Object state change records

= = = =

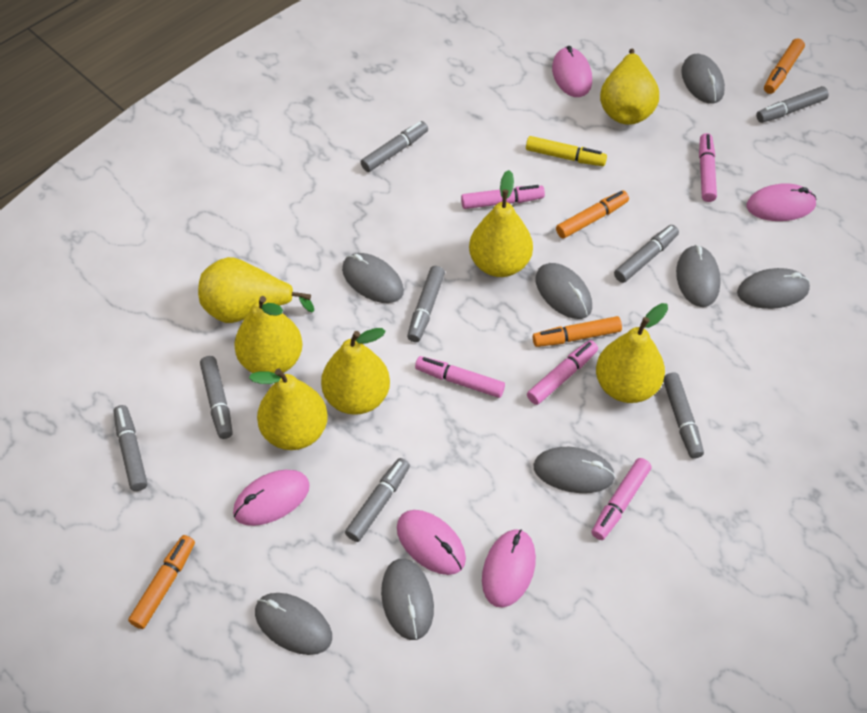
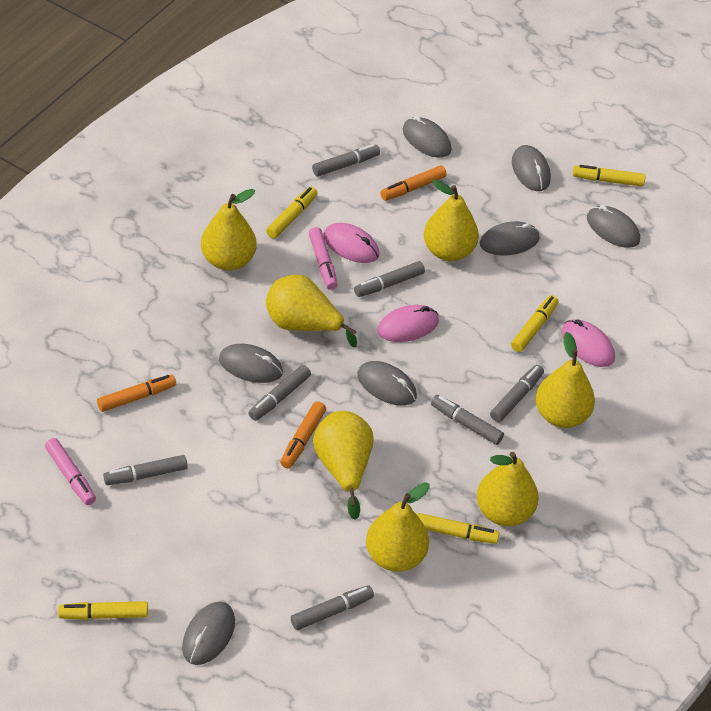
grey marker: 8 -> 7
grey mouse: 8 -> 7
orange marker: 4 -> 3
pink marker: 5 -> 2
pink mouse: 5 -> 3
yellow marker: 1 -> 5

= = = =

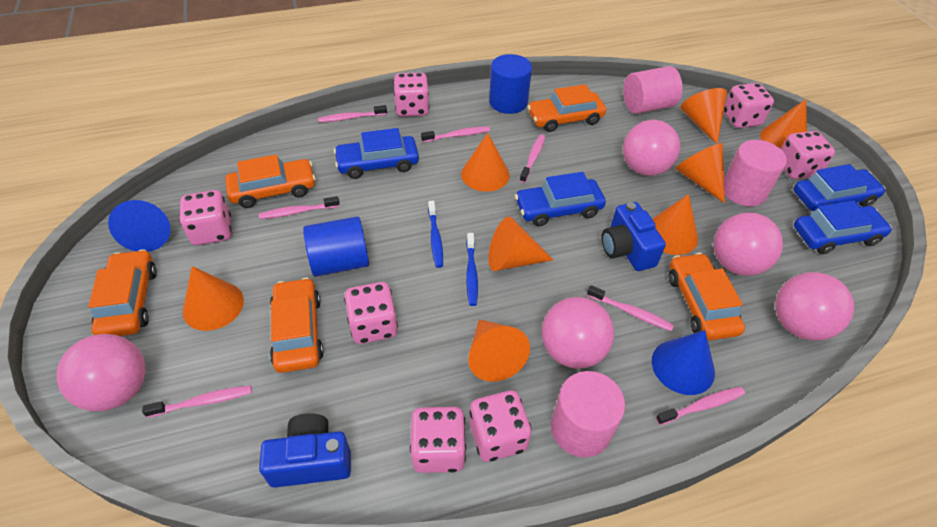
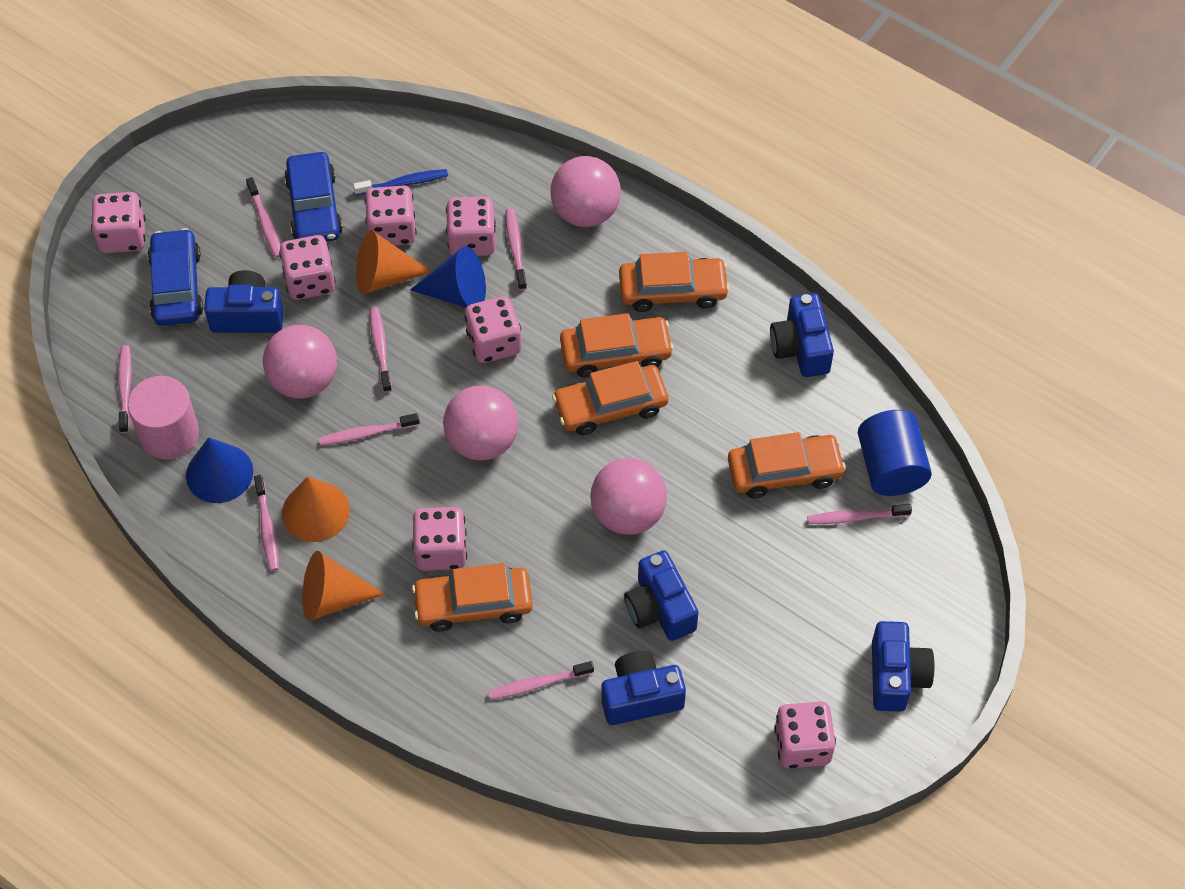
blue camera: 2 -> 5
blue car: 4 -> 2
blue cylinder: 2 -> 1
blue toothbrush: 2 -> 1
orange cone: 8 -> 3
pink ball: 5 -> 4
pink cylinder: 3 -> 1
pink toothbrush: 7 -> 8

= = = =

» Assigned task: Your answer should be the exact lines above from the one with "grey mouse: 8 -> 7" through the one with "yellow marker: 1 -> 5", both included, and nothing besides.

» Output:
grey mouse: 8 -> 7
orange marker: 4 -> 3
pink marker: 5 -> 2
pink mouse: 5 -> 3
yellow marker: 1 -> 5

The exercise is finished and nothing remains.